[Collected data entries]
- - - - -
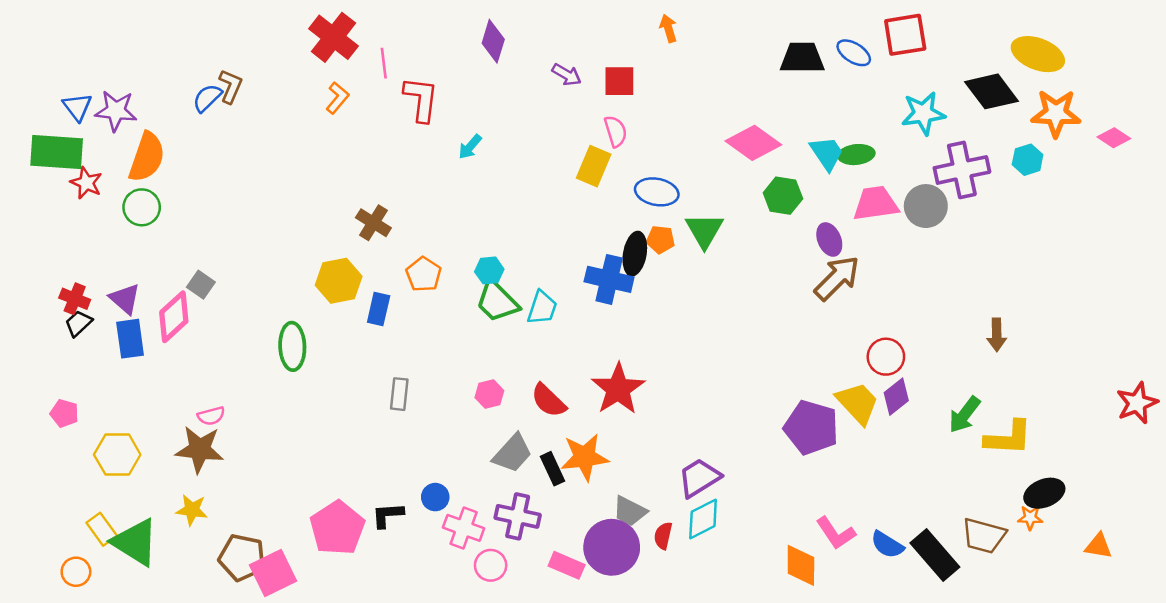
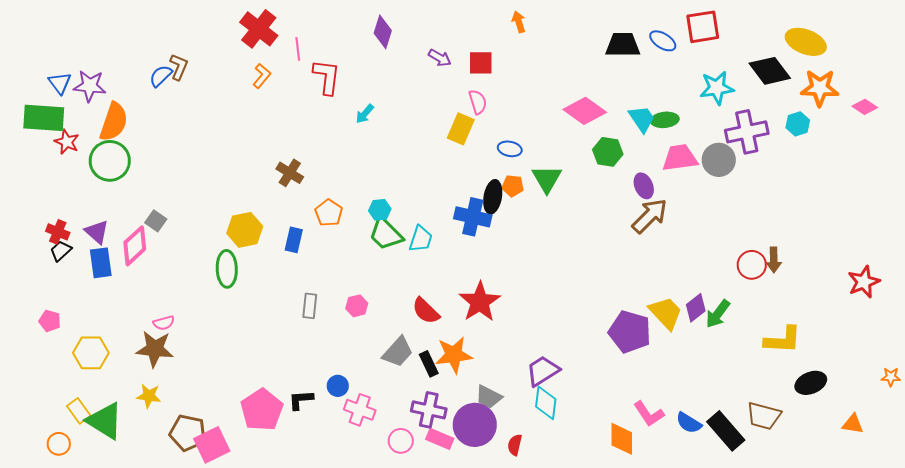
blue ellipse: (657, 192) -> (510, 149), size x0.7
green circle: (142, 207) -> (110, 161), size x1.4
yellow hexagon: (339, 281) -> (245, 230), moved
red circle: (886, 357) -> (752, 265), moved
pink hexagon: (489, 394) -> (357, 306), moved
red star: (1137, 403) -> (864, 282), moved
green arrow: (964, 415) -> (718, 314), moved
purple cross: (518, 516) -> (429, 410), moved
orange star: (1030, 518) -> (891, 377), moved
cyan diamond: (703, 519) -> (546, 403), turned -56
red semicircle: (663, 536) -> (515, 445), moved
pink circle: (491, 565) -> (401, 441), moved

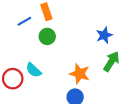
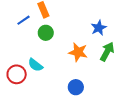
orange star: (80, 74) -> (78, 52), moved

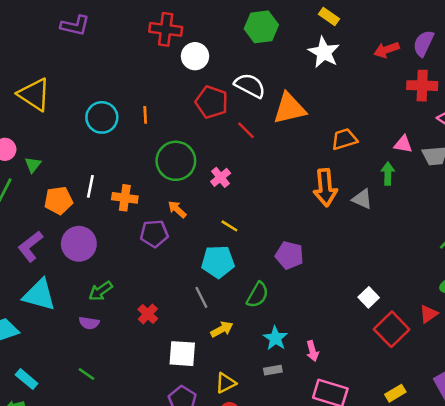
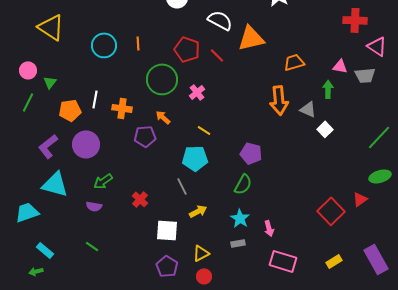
red pentagon: (212, 102) -> (187, 49), moved
green semicircle: (258, 295) -> (243, 184), moved
white square: (369, 297) -> (325, 129), moved

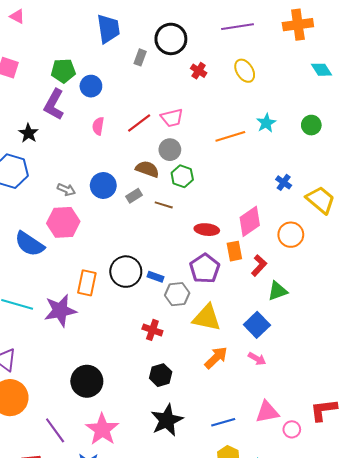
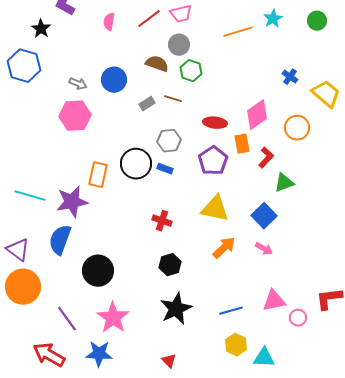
gray rectangle: (134, 196) -> (147, 104), moved
blue semicircle: (29, 244) -> (60, 240), moved, turned 76
gray hexagon: (177, 294) -> (169, 141), moved

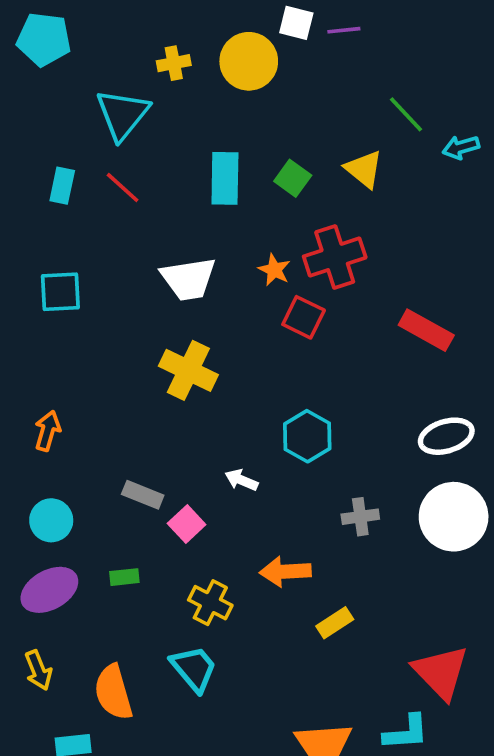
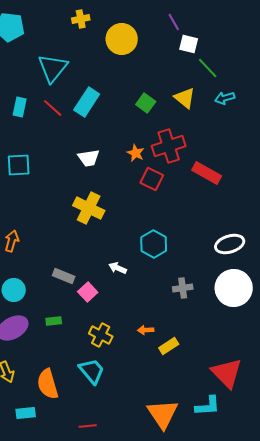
white square: (296, 23) -> (189, 44), moved
purple line: (344, 30) -> (174, 22), turned 66
yellow cross: (174, 63) -> (81, 19), moved
cyan arrow: (461, 147) -> (225, 98), moved
cyan rectangle: (225, 178) -> (87, 102), moved, turned 32
white trapezoid: (188, 279) -> (89, 158), size x0.7
red rectangle: (426, 330) -> (207, 173), moved
orange arrow: (285, 572) -> (146, 330), moved, size x0.6

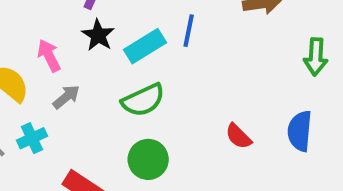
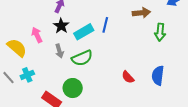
green arrow: (316, 57) -> (160, 32), moved
gray arrow: (66, 97) -> (59, 51), moved, turned 112
green circle: (148, 159) -> (73, 88), moved

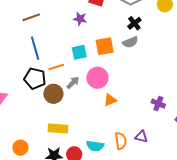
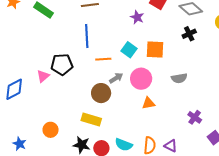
gray semicircle: (130, 42) -> (179, 78), moved
cyan square: (79, 52) -> (129, 50), turned 35
black pentagon: (35, 79) -> (62, 64), moved, turned -30
brown circle: (53, 94) -> (101, 93), moved

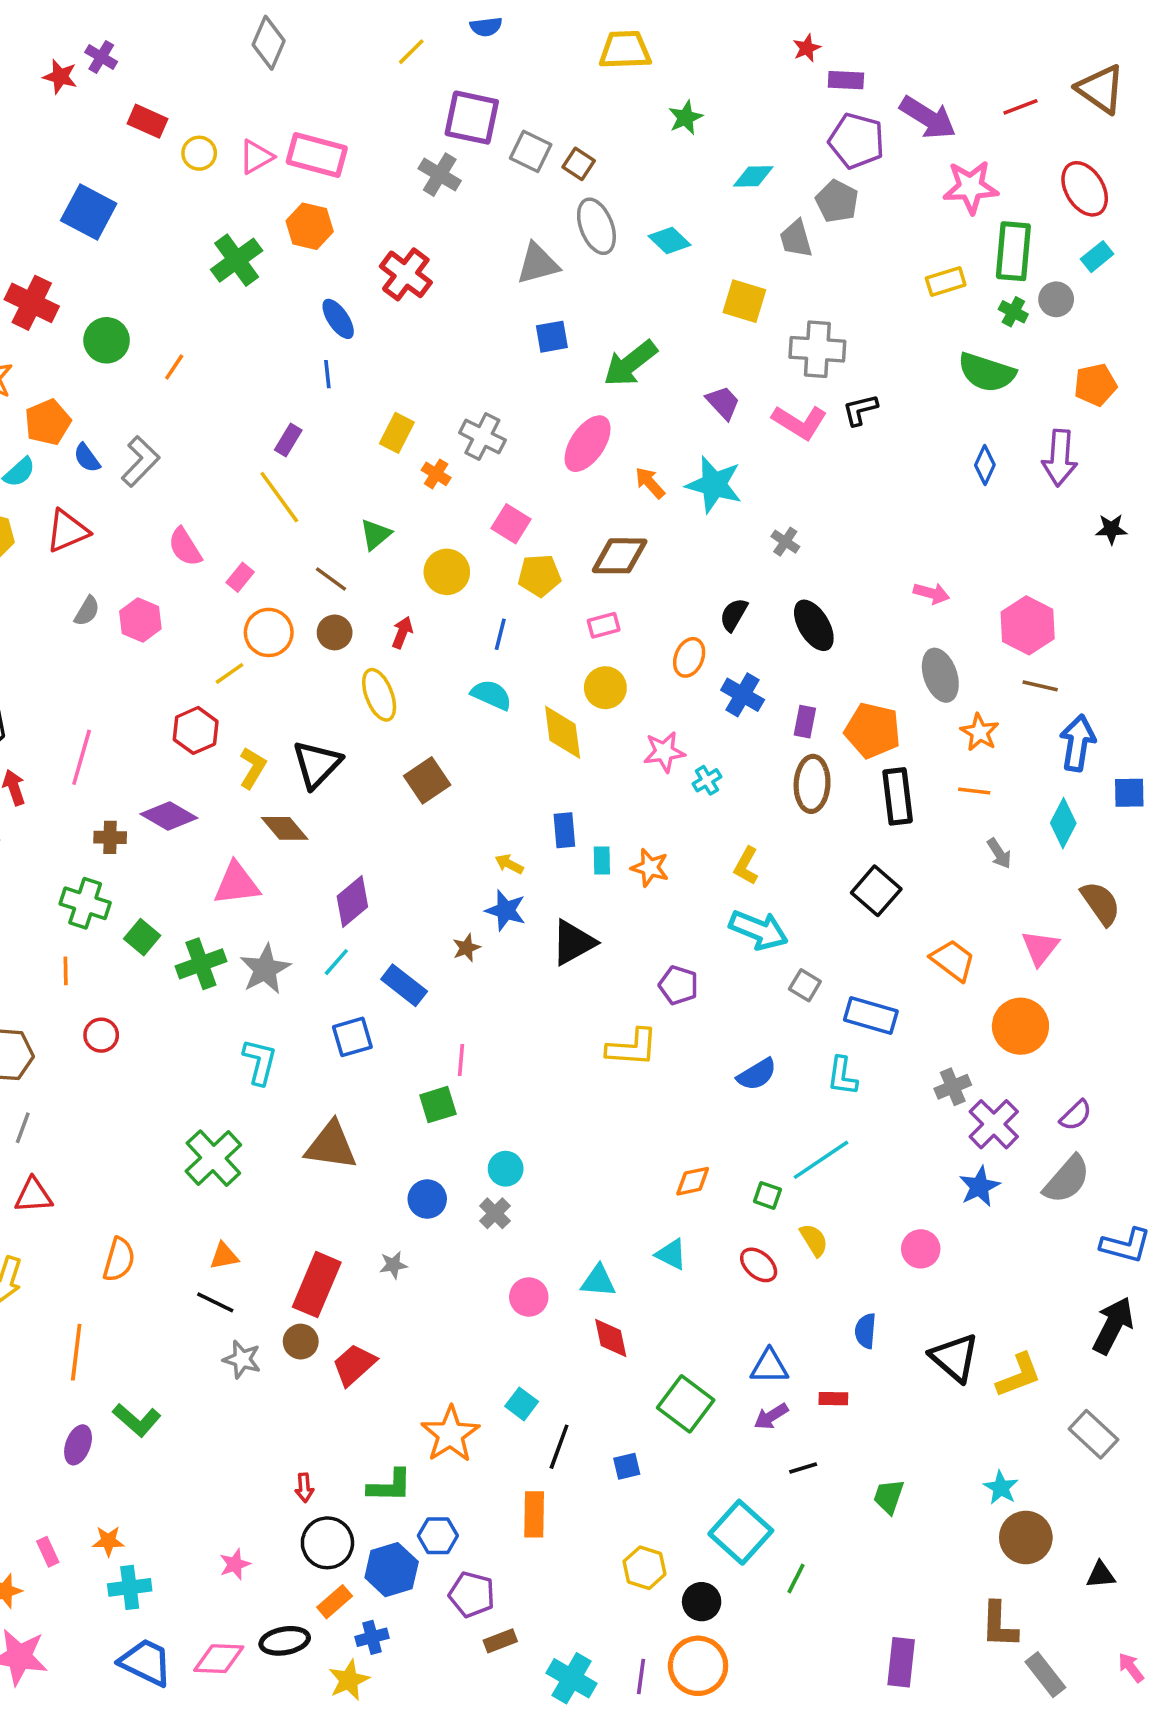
- - - - -
Write out each entry again exactly, and skip the pictures.

**ANSWER BELOW:**
blue ellipse: (657, 192) -> (510, 149), size x0.7
green circle: (142, 207) -> (110, 161), size x1.4
yellow hexagon: (339, 281) -> (245, 230), moved
red circle: (886, 357) -> (752, 265), moved
pink hexagon: (489, 394) -> (357, 306), moved
red star: (1137, 403) -> (864, 282), moved
green arrow: (964, 415) -> (718, 314), moved
purple cross: (518, 516) -> (429, 410), moved
orange star: (1030, 518) -> (891, 377), moved
cyan diamond: (703, 519) -> (546, 403), turned -56
red semicircle: (663, 536) -> (515, 445), moved
pink circle: (491, 565) -> (401, 441), moved

orange star: (80, 74) -> (78, 52), moved

red pentagon: (212, 102) -> (187, 49), moved
green semicircle: (258, 295) -> (243, 184), moved
white square: (369, 297) -> (325, 129), moved

gray rectangle: (134, 196) -> (147, 104), moved
blue semicircle: (29, 244) -> (60, 240), moved, turned 76
gray hexagon: (177, 294) -> (169, 141), moved

white square: (296, 23) -> (189, 44), moved
purple line: (344, 30) -> (174, 22), turned 66
yellow cross: (174, 63) -> (81, 19), moved
cyan arrow: (461, 147) -> (225, 98), moved
cyan rectangle: (225, 178) -> (87, 102), moved, turned 32
white trapezoid: (188, 279) -> (89, 158), size x0.7
red rectangle: (426, 330) -> (207, 173), moved
orange arrow: (285, 572) -> (146, 330), moved, size x0.6

green arrow: (316, 57) -> (160, 32), moved
gray arrow: (66, 97) -> (59, 51), moved, turned 112
green circle: (148, 159) -> (73, 88), moved

gray semicircle: (130, 42) -> (179, 78), moved
cyan square: (79, 52) -> (129, 50), turned 35
black pentagon: (35, 79) -> (62, 64), moved, turned -30
brown circle: (53, 94) -> (101, 93), moved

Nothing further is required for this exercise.